● **Action item**
Every line of the records below from the line with "black cutting board: 1 -> 4" up to and including the line with "purple book: 4 -> 0" must be reproduced exactly, and no line outside that range.

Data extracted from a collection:

+ + + + + + +

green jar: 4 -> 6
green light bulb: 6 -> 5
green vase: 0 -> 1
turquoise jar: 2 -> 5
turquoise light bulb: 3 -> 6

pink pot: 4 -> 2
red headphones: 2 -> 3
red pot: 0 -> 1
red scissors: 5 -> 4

+ + + + + + +

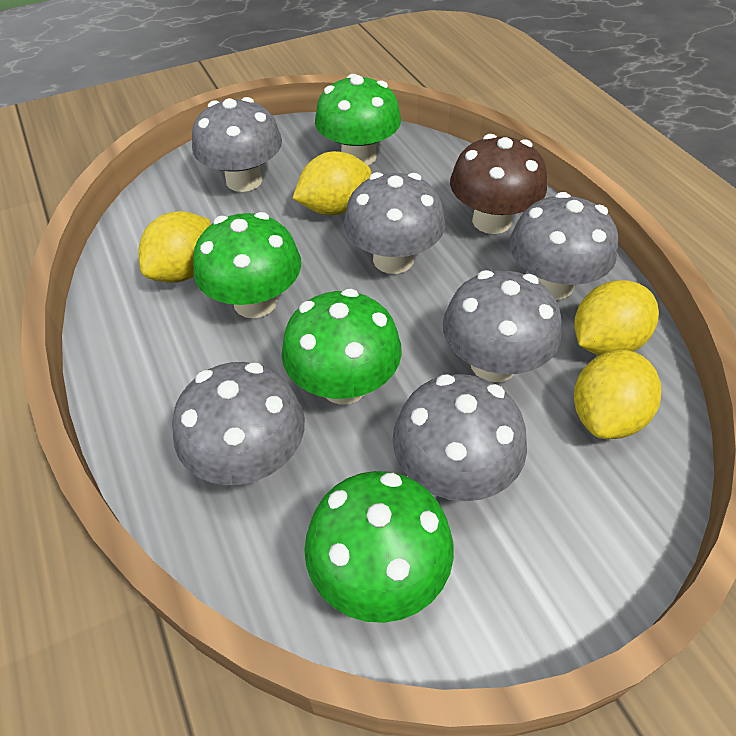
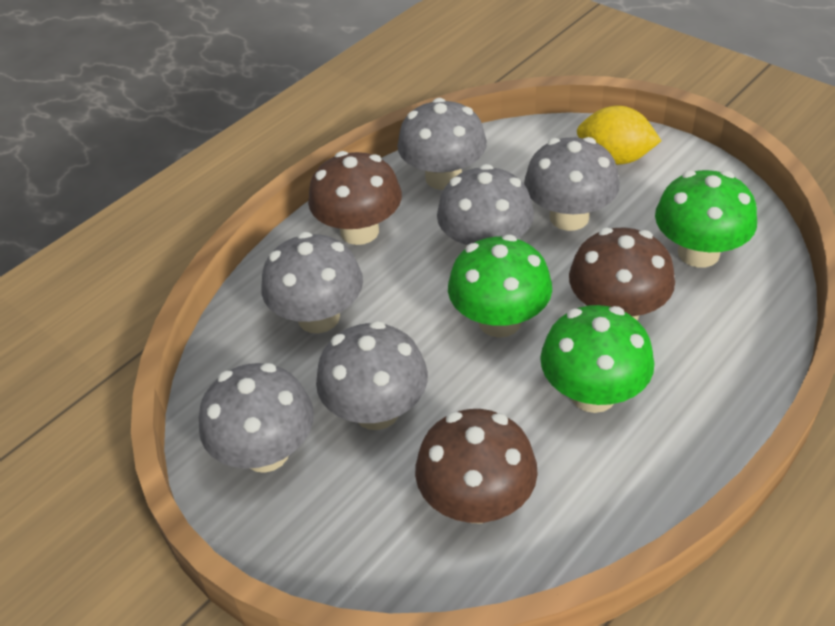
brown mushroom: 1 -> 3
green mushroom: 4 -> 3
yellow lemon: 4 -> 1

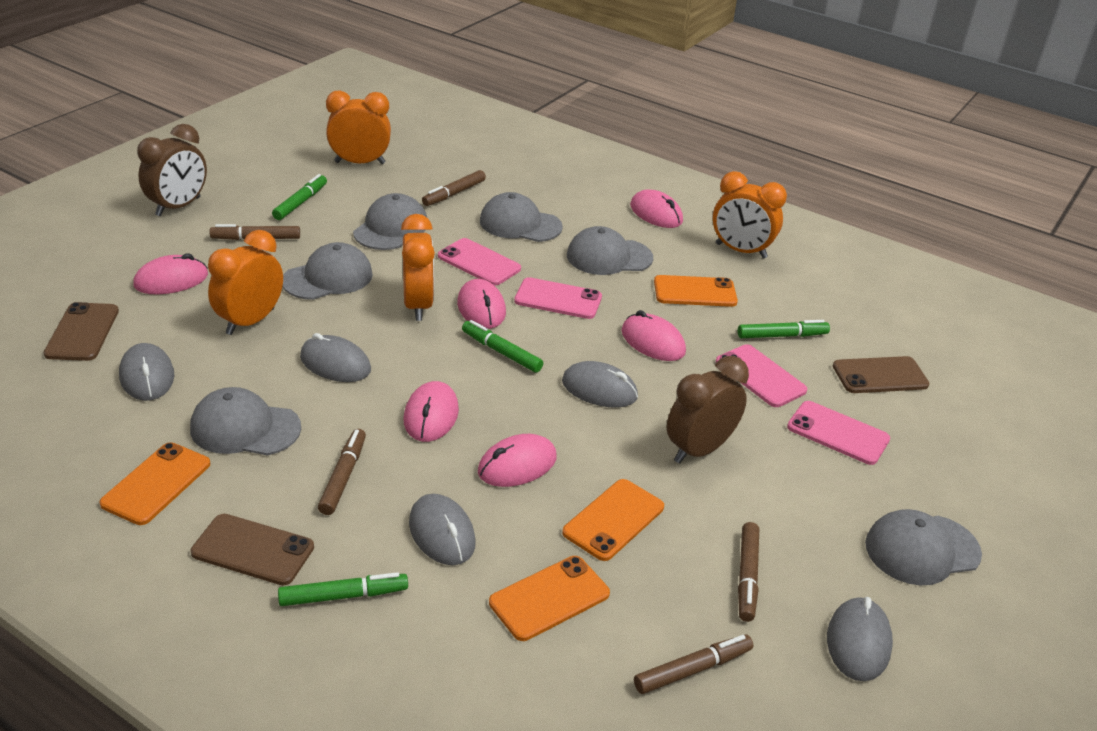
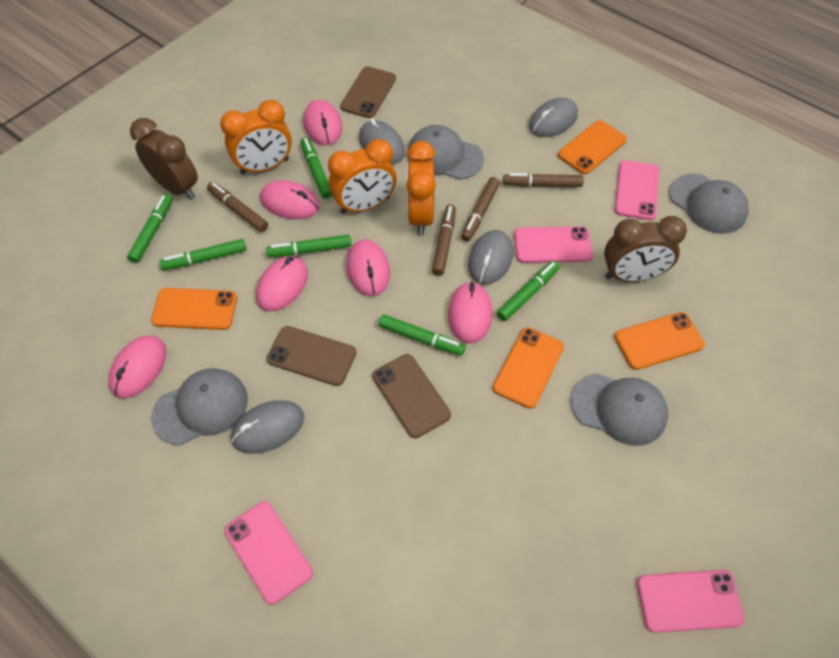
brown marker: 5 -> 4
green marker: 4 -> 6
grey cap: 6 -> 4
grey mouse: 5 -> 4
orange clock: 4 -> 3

+ + + + + + +

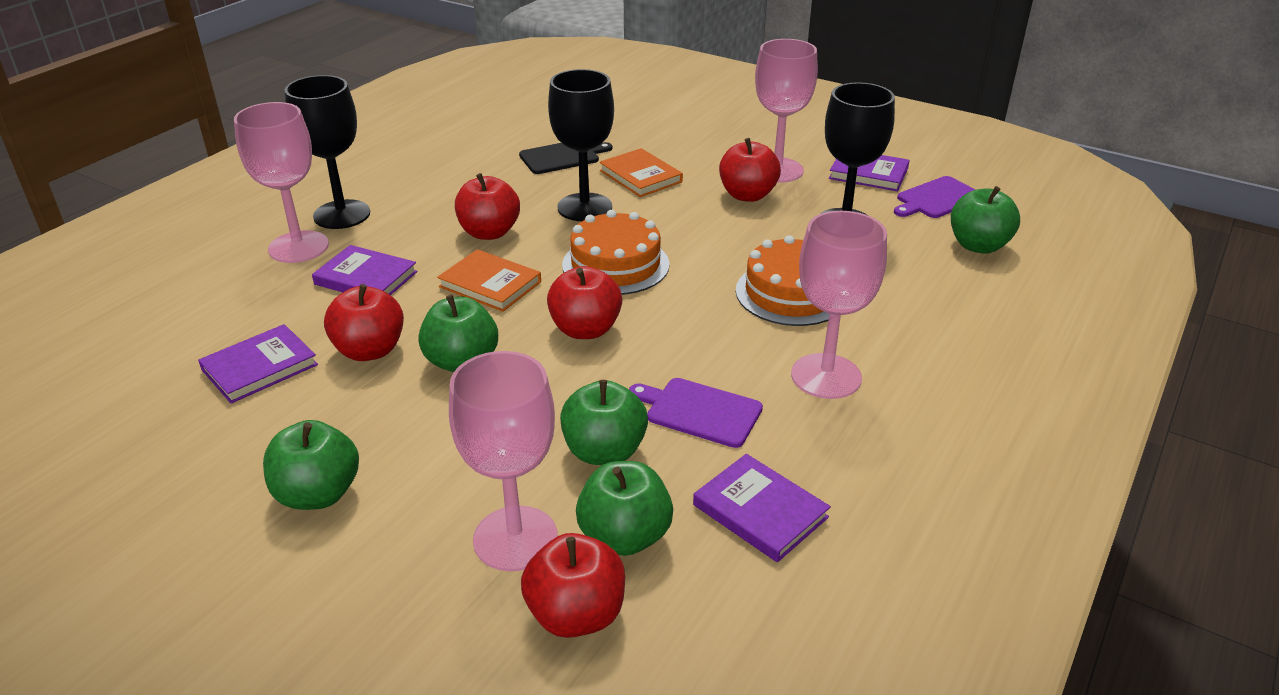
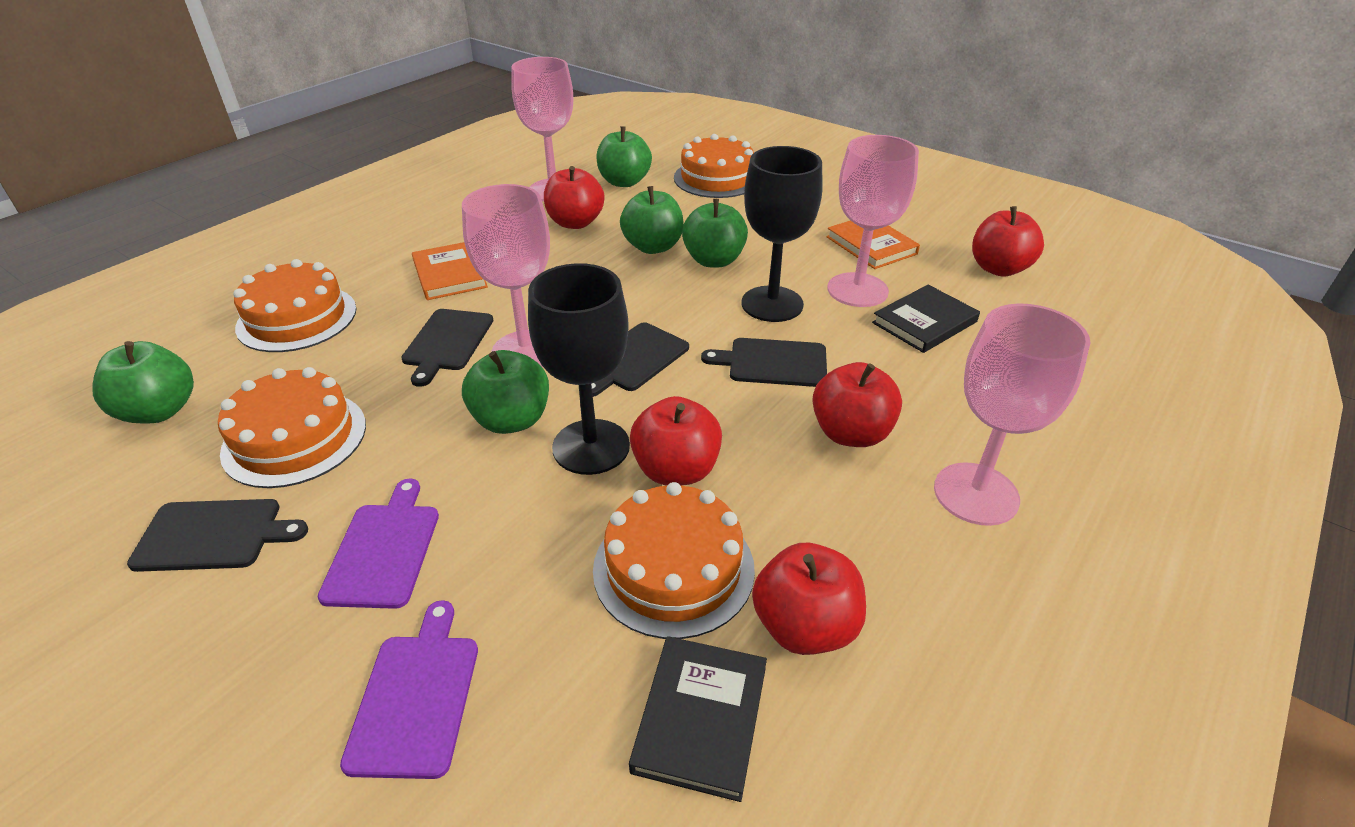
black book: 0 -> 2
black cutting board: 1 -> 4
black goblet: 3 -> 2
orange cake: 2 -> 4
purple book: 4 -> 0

+ + + + + + +

● **Answer box**
black cutting board: 1 -> 4
black goblet: 3 -> 2
orange cake: 2 -> 4
purple book: 4 -> 0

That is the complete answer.